◆ **TASK DESCRIPTION**: After locating the line with "(214, 206) = (412, 276): green", reproduce that line and every one following it exactly, up to the end of the entries.

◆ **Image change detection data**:

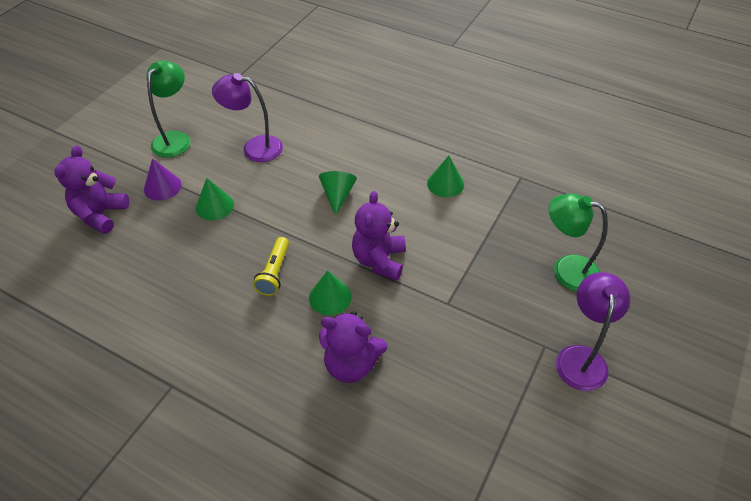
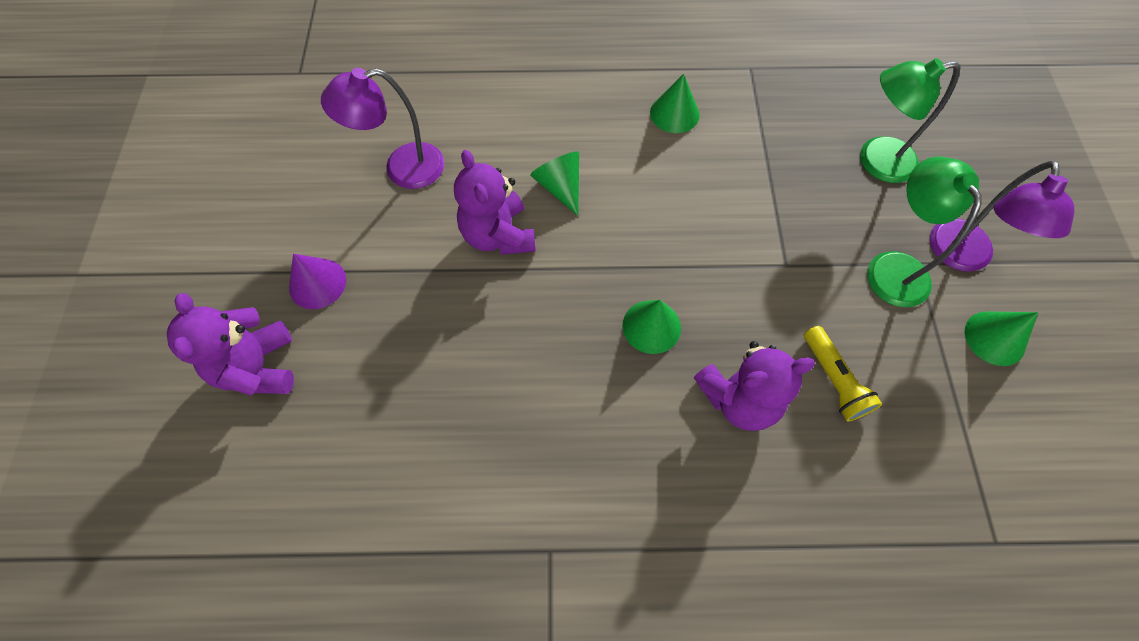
camera: 30 degrees left, 15 degrees up
(175, 139) = (280, 204): green lamp -> green lamp (892, 266)
(214, 206) = (412, 276): green cone -> green cone (995, 338)
(274, 273) = (561, 330): yellow flashlight -> yellow flashlight (833, 380)
(379, 260) = (672, 249): purple teddy bear -> purple teddy bear (498, 235)
(581, 357) = (960, 257): purple lamp -> purple lamp turned 150 degrees counterclockwise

◆ **OUTPUT FOR THIS TASK**:
(214, 206) = (412, 276): green cone -> green cone (995, 338)
(274, 273) = (561, 330): yellow flashlight -> yellow flashlight (833, 380)
(379, 260) = (672, 249): purple teddy bear -> purple teddy bear (498, 235)
(581, 357) = (960, 257): purple lamp -> purple lamp turned 150 degrees counterclockwise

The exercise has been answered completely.